**DIRECTIONS FOR THIS TASK**.
From the first line to the last, print the data exactly as it appears.

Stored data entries
○ ○ ○ ○ ○

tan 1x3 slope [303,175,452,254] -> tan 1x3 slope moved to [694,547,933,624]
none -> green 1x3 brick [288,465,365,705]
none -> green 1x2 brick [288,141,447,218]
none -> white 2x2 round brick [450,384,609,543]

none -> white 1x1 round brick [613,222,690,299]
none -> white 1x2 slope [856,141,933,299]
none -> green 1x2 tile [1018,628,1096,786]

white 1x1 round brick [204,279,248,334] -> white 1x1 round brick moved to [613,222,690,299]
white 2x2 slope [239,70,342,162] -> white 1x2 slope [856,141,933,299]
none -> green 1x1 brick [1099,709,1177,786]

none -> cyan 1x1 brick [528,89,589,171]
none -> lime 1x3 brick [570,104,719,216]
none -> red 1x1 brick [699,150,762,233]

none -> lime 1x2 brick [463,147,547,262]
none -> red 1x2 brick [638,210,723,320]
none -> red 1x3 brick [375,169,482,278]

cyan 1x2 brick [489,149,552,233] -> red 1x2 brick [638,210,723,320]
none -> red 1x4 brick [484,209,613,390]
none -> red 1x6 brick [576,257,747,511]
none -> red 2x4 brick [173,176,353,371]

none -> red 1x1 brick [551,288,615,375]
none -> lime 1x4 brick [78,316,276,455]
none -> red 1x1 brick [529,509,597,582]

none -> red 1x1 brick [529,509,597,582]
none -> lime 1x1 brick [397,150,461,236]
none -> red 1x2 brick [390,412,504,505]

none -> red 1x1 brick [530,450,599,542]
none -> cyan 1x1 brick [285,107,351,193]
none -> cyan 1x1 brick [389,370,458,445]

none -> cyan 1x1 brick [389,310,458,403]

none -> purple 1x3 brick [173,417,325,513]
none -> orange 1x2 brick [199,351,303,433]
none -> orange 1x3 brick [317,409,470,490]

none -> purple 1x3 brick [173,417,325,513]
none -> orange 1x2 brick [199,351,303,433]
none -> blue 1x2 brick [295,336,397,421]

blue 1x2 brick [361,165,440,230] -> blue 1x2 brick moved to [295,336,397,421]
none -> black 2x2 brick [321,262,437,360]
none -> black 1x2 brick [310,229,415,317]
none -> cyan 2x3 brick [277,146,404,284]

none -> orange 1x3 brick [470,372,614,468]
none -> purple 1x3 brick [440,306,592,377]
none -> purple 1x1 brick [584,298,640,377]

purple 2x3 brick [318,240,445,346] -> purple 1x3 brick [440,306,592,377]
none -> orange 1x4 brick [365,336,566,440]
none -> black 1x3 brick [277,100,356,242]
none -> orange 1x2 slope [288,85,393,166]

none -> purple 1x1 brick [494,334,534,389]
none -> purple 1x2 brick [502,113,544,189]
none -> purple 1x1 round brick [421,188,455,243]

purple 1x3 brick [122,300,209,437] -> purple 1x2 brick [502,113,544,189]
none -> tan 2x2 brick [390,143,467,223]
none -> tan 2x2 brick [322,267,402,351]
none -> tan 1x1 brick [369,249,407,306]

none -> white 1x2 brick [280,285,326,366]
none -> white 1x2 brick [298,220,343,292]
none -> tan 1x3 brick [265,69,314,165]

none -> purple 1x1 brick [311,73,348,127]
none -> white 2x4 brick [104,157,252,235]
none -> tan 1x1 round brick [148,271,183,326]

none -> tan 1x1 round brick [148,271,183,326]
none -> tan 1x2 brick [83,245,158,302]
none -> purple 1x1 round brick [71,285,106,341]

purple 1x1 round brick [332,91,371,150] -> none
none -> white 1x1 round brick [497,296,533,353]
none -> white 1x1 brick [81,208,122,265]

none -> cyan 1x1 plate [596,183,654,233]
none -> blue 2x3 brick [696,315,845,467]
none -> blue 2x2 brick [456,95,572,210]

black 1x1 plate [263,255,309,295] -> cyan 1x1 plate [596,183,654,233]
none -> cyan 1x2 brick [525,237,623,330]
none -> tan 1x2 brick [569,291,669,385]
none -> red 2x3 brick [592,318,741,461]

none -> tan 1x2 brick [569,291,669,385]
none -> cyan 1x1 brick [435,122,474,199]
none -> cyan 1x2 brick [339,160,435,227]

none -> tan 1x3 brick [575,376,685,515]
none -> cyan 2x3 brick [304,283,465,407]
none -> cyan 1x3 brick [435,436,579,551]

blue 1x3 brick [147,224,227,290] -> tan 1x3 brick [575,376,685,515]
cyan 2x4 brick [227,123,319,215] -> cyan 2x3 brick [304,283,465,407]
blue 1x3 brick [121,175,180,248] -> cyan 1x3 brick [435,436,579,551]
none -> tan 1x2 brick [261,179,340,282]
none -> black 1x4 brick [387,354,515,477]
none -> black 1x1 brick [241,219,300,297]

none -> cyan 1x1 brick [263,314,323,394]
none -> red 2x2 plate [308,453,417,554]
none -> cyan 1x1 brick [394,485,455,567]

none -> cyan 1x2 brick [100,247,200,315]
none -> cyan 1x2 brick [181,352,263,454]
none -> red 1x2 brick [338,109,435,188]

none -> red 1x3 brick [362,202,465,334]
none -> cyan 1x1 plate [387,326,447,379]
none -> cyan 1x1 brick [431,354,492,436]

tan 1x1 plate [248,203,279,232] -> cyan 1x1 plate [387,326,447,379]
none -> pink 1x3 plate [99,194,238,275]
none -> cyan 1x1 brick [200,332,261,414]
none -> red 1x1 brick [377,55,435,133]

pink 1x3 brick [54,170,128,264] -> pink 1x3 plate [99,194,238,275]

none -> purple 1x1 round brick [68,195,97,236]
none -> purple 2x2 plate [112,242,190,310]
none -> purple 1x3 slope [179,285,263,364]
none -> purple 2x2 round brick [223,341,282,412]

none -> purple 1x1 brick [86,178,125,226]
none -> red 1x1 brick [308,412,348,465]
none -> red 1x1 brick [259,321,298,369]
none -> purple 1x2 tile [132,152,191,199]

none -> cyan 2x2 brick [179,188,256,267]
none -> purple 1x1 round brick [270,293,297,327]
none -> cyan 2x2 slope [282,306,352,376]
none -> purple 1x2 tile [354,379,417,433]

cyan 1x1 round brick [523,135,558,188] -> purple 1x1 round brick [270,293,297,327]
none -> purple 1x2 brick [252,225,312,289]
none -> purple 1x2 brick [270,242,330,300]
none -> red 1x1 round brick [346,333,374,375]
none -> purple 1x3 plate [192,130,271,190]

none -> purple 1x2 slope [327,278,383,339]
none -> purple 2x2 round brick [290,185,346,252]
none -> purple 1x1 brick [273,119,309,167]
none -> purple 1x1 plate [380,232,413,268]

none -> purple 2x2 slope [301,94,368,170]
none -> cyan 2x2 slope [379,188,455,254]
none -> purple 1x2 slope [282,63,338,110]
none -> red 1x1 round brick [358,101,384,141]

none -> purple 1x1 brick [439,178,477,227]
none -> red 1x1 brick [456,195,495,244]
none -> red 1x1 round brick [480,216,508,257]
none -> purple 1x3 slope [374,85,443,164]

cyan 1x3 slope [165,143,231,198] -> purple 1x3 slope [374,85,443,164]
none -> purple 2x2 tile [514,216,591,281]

○ ○ ○ ○ ○

**YOUR RESPONSE**.
tan 1x3 slope [303,175,452,254] -> tan 1x3 slope moved to [694,547,933,624]
none -> green 1x3 brick [288,465,365,705]
none -> green 1x2 brick [288,141,447,218]
none -> white 2x2 round brick [450,384,609,543]

none -> white 1x1 round brick [613,222,690,299]
none -> white 1x2 slope [856,141,933,299]
none -> green 1x2 tile [1018,628,1096,786]

white 1x1 round brick [204,279,248,334] -> white 1x1 round brick moved to [613,222,690,299]
white 2x2 slope [239,70,342,162] -> white 1x2 slope [856,141,933,299]
none -> green 1x1 brick [1099,709,1177,786]

none -> cyan 1x1 brick [528,89,589,171]
none -> lime 1x3 brick [570,104,719,216]
none -> red 1x1 brick [699,150,762,233]

none -> lime 1x2 brick [463,147,547,262]
none -> red 1x2 brick [638,210,723,320]
none -> red 1x3 brick [375,169,482,278]

cyan 1x2 brick [489,149,552,233] -> red 1x2 brick [638,210,723,320]
none -> red 1x4 brick [484,209,613,390]
none -> red 1x6 brick [576,257,747,511]
none -> red 2x4 brick [173,176,353,371]

none -> red 1x1 brick [551,288,615,375]
none -> lime 1x4 brick [78,316,276,455]
none -> red 1x1 brick [529,509,597,582]

none -> red 1x1 brick [529,509,597,582]
none -> lime 1x1 brick [397,150,461,236]
none -> red 1x2 brick [390,412,504,505]

none -> red 1x1 brick [530,450,599,542]
none -> cyan 1x1 brick [285,107,351,193]
none -> cyan 1x1 brick [389,370,458,445]

none -> cyan 1x1 brick [389,310,458,403]

none -> purple 1x3 brick [173,417,325,513]
none -> orange 1x2 brick [199,351,303,433]
none -> orange 1x3 brick [317,409,470,490]

none -> purple 1x3 brick [173,417,325,513]
none -> orange 1x2 brick [199,351,303,433]
none -> blue 1x2 brick [295,336,397,421]

blue 1x2 brick [361,165,440,230] -> blue 1x2 brick moved to [295,336,397,421]
none -> black 2x2 brick [321,262,437,360]
none -> black 1x2 brick [310,229,415,317]
none -> cyan 2x3 brick [277,146,404,284]

none -> orange 1x3 brick [470,372,614,468]
none -> purple 1x3 brick [440,306,592,377]
none -> purple 1x1 brick [584,298,640,377]

purple 2x3 brick [318,240,445,346] -> purple 1x3 brick [440,306,592,377]
none -> orange 1x4 brick [365,336,566,440]
none -> black 1x3 brick [277,100,356,242]
none -> orange 1x2 slope [288,85,393,166]

none -> purple 1x1 brick [494,334,534,389]
none -> purple 1x2 brick [502,113,544,189]
none -> purple 1x1 round brick [421,188,455,243]

purple 1x3 brick [122,300,209,437] -> purple 1x2 brick [502,113,544,189]
none -> tan 2x2 brick [390,143,467,223]
none -> tan 2x2 brick [322,267,402,351]
none -> tan 1x1 brick [369,249,407,306]

none -> white 1x2 brick [280,285,326,366]
none -> white 1x2 brick [298,220,343,292]
none -> tan 1x3 brick [265,69,314,165]

none -> purple 1x1 brick [311,73,348,127]
none -> white 2x4 brick [104,157,252,235]
none -> tan 1x1 round brick [148,271,183,326]

none -> tan 1x1 round brick [148,271,183,326]
none -> tan 1x2 brick [83,245,158,302]
none -> purple 1x1 round brick [71,285,106,341]

purple 1x1 round brick [332,91,371,150] -> none
none -> white 1x1 round brick [497,296,533,353]
none -> white 1x1 brick [81,208,122,265]

none -> cyan 1x1 plate [596,183,654,233]
none -> blue 2x3 brick [696,315,845,467]
none -> blue 2x2 brick [456,95,572,210]

black 1x1 plate [263,255,309,295] -> cyan 1x1 plate [596,183,654,233]
none -> cyan 1x2 brick [525,237,623,330]
none -> tan 1x2 brick [569,291,669,385]
none -> red 2x3 brick [592,318,741,461]

none -> tan 1x2 brick [569,291,669,385]
none -> cyan 1x1 brick [435,122,474,199]
none -> cyan 1x2 brick [339,160,435,227]

none -> tan 1x3 brick [575,376,685,515]
none -> cyan 2x3 brick [304,283,465,407]
none -> cyan 1x3 brick [435,436,579,551]

blue 1x3 brick [147,224,227,290] -> tan 1x3 brick [575,376,685,515]
cyan 2x4 brick [227,123,319,215] -> cyan 2x3 brick [304,283,465,407]
blue 1x3 brick [121,175,180,248] -> cyan 1x3 brick [435,436,579,551]
none -> tan 1x2 brick [261,179,340,282]
none -> black 1x4 brick [387,354,515,477]
none -> black 1x1 brick [241,219,300,297]

none -> cyan 1x1 brick [263,314,323,394]
none -> red 2x2 plate [308,453,417,554]
none -> cyan 1x1 brick [394,485,455,567]

none -> cyan 1x2 brick [100,247,200,315]
none -> cyan 1x2 brick [181,352,263,454]
none -> red 1x2 brick [338,109,435,188]

none -> red 1x3 brick [362,202,465,334]
none -> cyan 1x1 plate [387,326,447,379]
none -> cyan 1x1 brick [431,354,492,436]

tan 1x1 plate [248,203,279,232] -> cyan 1x1 plate [387,326,447,379]
none -> pink 1x3 plate [99,194,238,275]
none -> cyan 1x1 brick [200,332,261,414]
none -> red 1x1 brick [377,55,435,133]

pink 1x3 brick [54,170,128,264] -> pink 1x3 plate [99,194,238,275]

none -> purple 1x1 round brick [68,195,97,236]
none -> purple 2x2 plate [112,242,190,310]
none -> purple 1x3 slope [179,285,263,364]
none -> purple 2x2 round brick [223,341,282,412]

none -> purple 1x1 brick [86,178,125,226]
none -> red 1x1 brick [308,412,348,465]
none -> red 1x1 brick [259,321,298,369]
none -> purple 1x2 tile [132,152,191,199]

none -> cyan 2x2 brick [179,188,256,267]
none -> purple 1x1 round brick [270,293,297,327]
none -> cyan 2x2 slope [282,306,352,376]
none -> purple 1x2 tile [354,379,417,433]

cyan 1x1 round brick [523,135,558,188] -> purple 1x1 round brick [270,293,297,327]
none -> purple 1x2 brick [252,225,312,289]
none -> purple 1x2 brick [270,242,330,300]
none -> red 1x1 round brick [346,333,374,375]
none -> purple 1x3 plate [192,130,271,190]

none -> purple 1x2 slope [327,278,383,339]
none -> purple 2x2 round brick [290,185,346,252]
none -> purple 1x1 brick [273,119,309,167]
none -> purple 1x1 plate [380,232,413,268]

none -> purple 2x2 slope [301,94,368,170]
none -> cyan 2x2 slope [379,188,455,254]
none -> purple 1x2 slope [282,63,338,110]
none -> red 1x1 round brick [358,101,384,141]

none -> purple 1x1 brick [439,178,477,227]
none -> red 1x1 brick [456,195,495,244]
none -> red 1x1 round brick [480,216,508,257]
none -> purple 1x3 slope [374,85,443,164]

cyan 1x3 slope [165,143,231,198] -> purple 1x3 slope [374,85,443,164]
none -> purple 2x2 tile [514,216,591,281]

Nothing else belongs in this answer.